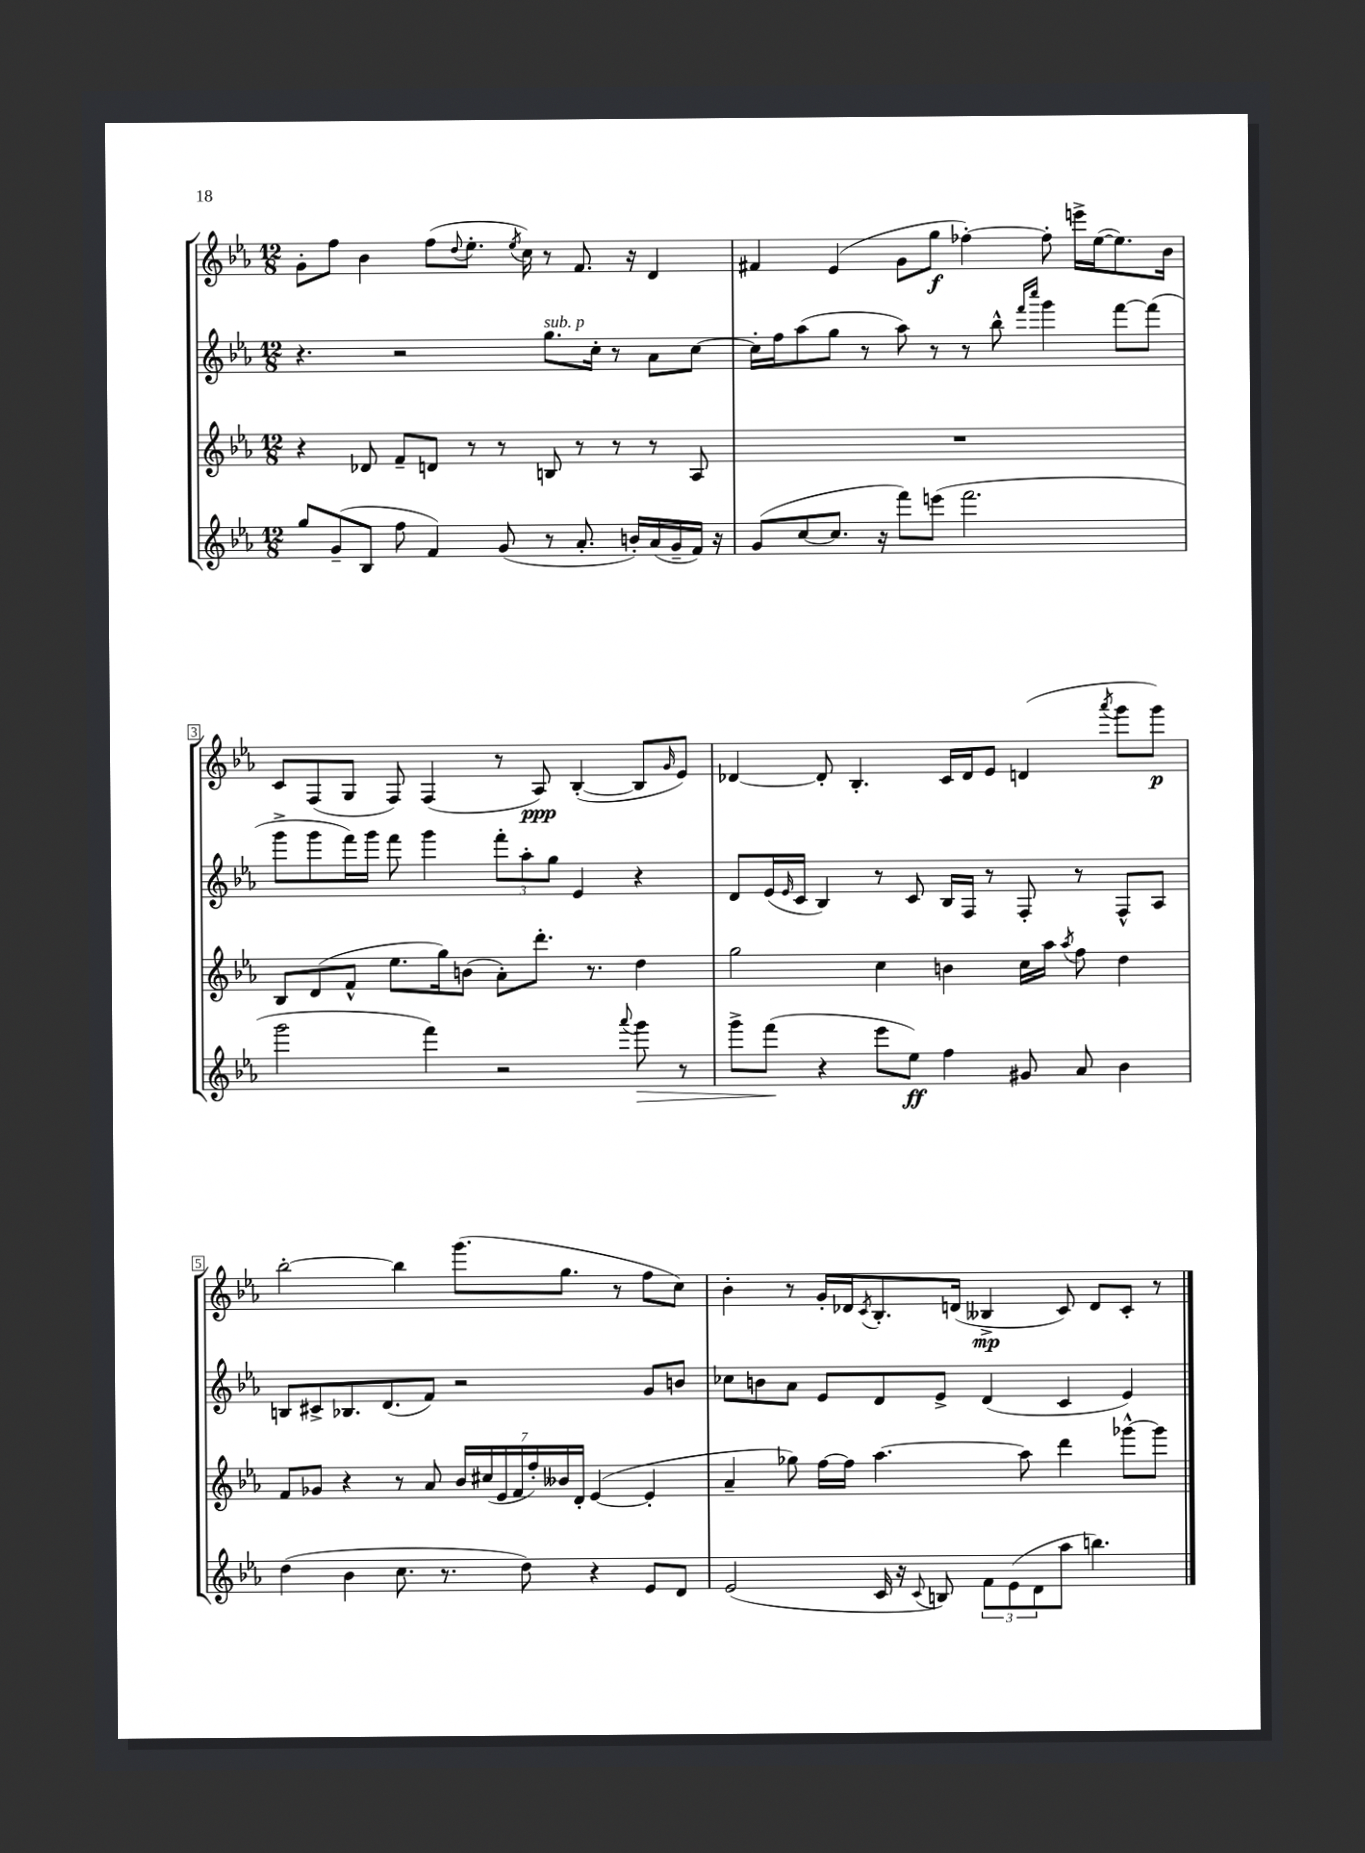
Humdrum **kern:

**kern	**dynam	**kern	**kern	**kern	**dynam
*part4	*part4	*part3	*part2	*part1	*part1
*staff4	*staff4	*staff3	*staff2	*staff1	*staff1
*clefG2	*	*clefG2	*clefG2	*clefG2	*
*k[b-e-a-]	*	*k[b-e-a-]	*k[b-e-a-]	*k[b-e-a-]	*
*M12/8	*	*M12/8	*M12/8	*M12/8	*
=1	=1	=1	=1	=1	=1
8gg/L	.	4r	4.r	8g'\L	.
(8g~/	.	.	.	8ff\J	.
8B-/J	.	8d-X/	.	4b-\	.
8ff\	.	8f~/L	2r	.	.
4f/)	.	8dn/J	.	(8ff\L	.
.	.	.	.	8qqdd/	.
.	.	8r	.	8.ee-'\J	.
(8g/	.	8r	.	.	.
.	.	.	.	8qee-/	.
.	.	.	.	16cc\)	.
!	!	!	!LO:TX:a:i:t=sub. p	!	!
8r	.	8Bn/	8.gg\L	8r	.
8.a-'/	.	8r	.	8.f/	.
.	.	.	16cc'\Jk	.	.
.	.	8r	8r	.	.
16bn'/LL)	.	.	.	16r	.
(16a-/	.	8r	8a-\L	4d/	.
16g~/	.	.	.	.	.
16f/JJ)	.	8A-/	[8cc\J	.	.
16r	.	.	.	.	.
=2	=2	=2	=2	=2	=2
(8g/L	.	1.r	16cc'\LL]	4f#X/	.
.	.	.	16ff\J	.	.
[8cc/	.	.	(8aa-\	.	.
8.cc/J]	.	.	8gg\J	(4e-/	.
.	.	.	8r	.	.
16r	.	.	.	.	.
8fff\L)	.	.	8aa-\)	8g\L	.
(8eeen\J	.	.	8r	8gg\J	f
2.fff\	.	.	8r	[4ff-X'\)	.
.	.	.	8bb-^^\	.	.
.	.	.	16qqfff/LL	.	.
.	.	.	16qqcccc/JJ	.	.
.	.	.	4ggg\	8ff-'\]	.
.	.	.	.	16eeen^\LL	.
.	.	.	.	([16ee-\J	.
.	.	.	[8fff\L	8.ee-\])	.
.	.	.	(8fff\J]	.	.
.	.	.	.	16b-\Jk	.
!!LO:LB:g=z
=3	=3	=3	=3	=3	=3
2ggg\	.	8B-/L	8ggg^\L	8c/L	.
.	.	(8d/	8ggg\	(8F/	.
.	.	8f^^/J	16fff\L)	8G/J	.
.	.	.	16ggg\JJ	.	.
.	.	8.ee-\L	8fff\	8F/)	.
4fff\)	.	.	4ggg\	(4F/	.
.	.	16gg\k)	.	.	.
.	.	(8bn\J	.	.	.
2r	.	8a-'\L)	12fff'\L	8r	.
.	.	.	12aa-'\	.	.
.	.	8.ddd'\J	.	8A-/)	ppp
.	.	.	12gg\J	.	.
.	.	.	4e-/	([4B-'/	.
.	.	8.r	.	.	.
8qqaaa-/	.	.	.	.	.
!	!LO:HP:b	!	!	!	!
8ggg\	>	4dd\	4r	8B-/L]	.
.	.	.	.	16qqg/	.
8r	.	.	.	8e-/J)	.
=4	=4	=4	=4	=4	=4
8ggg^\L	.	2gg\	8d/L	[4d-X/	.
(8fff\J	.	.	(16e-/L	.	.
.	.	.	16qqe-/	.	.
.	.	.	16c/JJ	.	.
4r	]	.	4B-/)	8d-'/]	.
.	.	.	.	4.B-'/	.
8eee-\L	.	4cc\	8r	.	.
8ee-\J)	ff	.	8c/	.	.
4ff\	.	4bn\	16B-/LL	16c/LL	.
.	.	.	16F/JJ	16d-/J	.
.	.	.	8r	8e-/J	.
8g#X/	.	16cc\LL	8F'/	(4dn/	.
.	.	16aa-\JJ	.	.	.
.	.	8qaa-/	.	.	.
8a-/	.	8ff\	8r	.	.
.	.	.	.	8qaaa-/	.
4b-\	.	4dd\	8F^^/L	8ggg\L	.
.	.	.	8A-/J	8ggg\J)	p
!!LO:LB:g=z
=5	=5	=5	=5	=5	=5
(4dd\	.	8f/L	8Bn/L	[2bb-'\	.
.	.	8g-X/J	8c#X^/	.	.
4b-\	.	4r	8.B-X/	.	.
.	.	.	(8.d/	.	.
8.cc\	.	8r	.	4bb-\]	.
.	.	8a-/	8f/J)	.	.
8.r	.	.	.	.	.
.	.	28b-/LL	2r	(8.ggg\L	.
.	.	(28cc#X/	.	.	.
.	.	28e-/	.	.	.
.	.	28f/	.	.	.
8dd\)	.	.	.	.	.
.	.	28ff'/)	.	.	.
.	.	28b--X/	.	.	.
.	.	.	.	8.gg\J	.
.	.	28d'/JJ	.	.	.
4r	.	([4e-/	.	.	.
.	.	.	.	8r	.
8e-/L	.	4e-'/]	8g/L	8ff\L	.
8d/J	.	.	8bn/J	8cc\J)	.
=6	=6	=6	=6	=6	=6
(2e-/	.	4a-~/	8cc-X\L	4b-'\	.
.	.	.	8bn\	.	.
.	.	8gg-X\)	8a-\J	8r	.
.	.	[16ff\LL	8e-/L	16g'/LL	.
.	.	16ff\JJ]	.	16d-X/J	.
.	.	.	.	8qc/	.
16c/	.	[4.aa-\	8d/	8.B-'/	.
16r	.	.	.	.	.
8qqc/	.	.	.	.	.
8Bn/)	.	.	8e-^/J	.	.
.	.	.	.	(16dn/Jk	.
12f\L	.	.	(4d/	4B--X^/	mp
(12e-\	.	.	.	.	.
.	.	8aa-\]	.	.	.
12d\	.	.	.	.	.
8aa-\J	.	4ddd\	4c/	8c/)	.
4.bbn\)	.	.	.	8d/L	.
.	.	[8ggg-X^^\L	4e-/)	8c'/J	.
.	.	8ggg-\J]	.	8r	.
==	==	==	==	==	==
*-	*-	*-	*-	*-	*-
---
• **PROBLEM DESCRIPTION**:
Count the lines in the items above that contain the string "kern". Reply with the number alone.

• **TASK RESULT**:
2